■ EXERCISE DATA ■

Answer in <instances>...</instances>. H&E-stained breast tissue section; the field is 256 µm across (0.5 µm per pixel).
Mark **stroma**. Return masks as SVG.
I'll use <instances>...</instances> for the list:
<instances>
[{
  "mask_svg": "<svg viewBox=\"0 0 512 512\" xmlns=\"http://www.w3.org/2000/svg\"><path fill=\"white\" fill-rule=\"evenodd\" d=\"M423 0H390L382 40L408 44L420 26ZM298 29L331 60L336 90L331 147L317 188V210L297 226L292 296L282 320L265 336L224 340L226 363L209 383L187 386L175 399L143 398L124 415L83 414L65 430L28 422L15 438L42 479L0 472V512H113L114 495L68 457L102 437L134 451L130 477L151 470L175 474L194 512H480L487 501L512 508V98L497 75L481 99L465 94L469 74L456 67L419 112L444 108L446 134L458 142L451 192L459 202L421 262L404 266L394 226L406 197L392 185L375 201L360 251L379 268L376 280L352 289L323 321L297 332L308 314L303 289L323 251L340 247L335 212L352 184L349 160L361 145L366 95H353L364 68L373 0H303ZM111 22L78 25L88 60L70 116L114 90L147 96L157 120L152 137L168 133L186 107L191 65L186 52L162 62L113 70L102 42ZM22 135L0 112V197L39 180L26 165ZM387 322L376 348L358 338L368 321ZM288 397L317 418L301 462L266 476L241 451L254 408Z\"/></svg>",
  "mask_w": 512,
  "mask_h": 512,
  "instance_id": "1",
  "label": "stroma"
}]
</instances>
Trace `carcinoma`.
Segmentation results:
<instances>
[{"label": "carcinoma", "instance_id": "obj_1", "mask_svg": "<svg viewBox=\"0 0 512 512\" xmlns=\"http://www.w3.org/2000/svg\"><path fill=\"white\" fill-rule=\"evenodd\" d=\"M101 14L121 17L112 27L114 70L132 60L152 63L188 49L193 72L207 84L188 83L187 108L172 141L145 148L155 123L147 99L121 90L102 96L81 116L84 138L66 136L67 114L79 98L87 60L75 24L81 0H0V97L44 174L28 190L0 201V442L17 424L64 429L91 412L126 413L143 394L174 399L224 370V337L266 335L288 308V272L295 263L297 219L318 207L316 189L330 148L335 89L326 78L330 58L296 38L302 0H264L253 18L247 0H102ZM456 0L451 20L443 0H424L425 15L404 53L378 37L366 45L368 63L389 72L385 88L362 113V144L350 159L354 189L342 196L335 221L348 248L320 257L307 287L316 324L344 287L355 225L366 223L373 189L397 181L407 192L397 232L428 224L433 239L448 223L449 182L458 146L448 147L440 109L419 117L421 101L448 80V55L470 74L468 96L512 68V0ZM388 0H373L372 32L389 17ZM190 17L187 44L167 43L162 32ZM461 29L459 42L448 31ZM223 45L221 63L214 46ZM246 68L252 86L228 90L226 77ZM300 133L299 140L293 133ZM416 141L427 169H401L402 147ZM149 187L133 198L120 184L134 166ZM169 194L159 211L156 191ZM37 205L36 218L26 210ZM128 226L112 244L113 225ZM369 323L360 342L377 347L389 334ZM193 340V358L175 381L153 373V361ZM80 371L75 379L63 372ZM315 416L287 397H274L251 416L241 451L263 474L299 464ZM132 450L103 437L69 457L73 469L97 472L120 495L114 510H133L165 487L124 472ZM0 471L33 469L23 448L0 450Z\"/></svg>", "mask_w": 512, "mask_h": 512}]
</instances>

■ TASK ■
Each line of the listing should be copied exactly.

■ RESULT OF THE TASK ■
Answer in <instances>...</instances>. H&E-stained breast tissue section; the field is 256 µm across (0.5 µm per pixel).
Mark **stroma**. Return masks as SVG.
I'll use <instances>...</instances> for the list:
<instances>
[{
  "mask_svg": "<svg viewBox=\"0 0 512 512\" xmlns=\"http://www.w3.org/2000/svg\"><path fill=\"white\" fill-rule=\"evenodd\" d=\"M423 0H390L382 40L408 44L420 26ZM298 29L331 60L336 90L331 147L317 188V210L297 226L292 296L282 320L265 336L224 340L226 363L209 383L187 386L175 399L143 398L124 415L83 414L65 430L28 422L15 438L42 479L0 472V512H113L114 495L68 457L102 437L134 451L130 477L151 470L175 474L194 512H480L487 501L512 508V98L497 75L481 99L465 94L469 74L456 67L419 112L444 108L446 134L458 142L451 192L459 202L421 262L404 266L394 226L406 197L392 185L375 201L360 251L379 268L376 280L352 289L323 321L297 332L308 314L303 289L323 251L340 247L335 212L352 184L349 160L361 145L366 95H353L364 68L373 0H303ZM111 22L78 25L88 60L70 116L114 90L147 96L157 120L152 137L168 133L186 107L191 65L186 52L162 62L113 70L102 42ZM22 135L0 112V197L39 180L26 165ZM387 322L376 348L358 338L368 321ZM288 397L317 418L301 462L266 476L241 451L254 408Z\"/></svg>",
  "mask_w": 512,
  "mask_h": 512,
  "instance_id": "1",
  "label": "stroma"
}]
</instances>
Trace `carcinoma`.
Segmentation results:
<instances>
[{"label": "carcinoma", "instance_id": "obj_1", "mask_svg": "<svg viewBox=\"0 0 512 512\" xmlns=\"http://www.w3.org/2000/svg\"><path fill=\"white\" fill-rule=\"evenodd\" d=\"M101 14L121 17L112 27L114 70L132 60L152 63L188 49L193 72L207 84L188 83L187 108L172 141L145 148L155 123L147 99L121 90L102 96L81 116L84 138L66 136L67 114L79 98L87 60L75 24L81 0H0V97L44 174L28 190L0 201V442L17 424L64 429L91 412L126 413L143 394L174 399L224 370V337L266 335L288 308V272L295 263L297 219L318 207L316 189L330 148L335 89L326 78L330 58L296 38L302 0H264L253 18L247 0H102ZM456 0L451 20L443 0H424L425 15L404 53L378 37L366 45L368 63L389 72L385 88L362 113V144L350 159L354 189L342 196L335 221L348 248L320 257L307 287L316 324L344 287L355 225L366 223L373 189L397 181L407 192L397 232L428 224L433 239L448 223L449 182L458 146L448 147L440 109L419 117L421 101L448 80V55L470 74L468 96L512 68V0ZM388 0H373L372 32L389 17ZM190 17L187 44L167 43L162 32ZM461 29L459 42L448 31ZM223 45L221 63L214 46ZM246 68L252 86L228 90L226 77ZM300 133L299 140L293 133ZM416 141L427 169H401L402 147ZM149 187L133 198L120 184L134 166ZM169 194L159 211L156 191ZM37 205L36 218L26 210ZM128 226L112 244L113 225ZM369 323L360 342L377 347L389 334ZM193 340V358L175 381L153 373V361ZM80 371L75 379L63 372ZM315 416L287 397H274L251 416L241 451L263 474L299 464ZM132 450L103 437L69 457L73 469L97 472L120 495L114 510H133L165 487L124 472ZM0 471L33 469L23 448L0 450Z\"/></svg>", "mask_w": 512, "mask_h": 512}]
</instances>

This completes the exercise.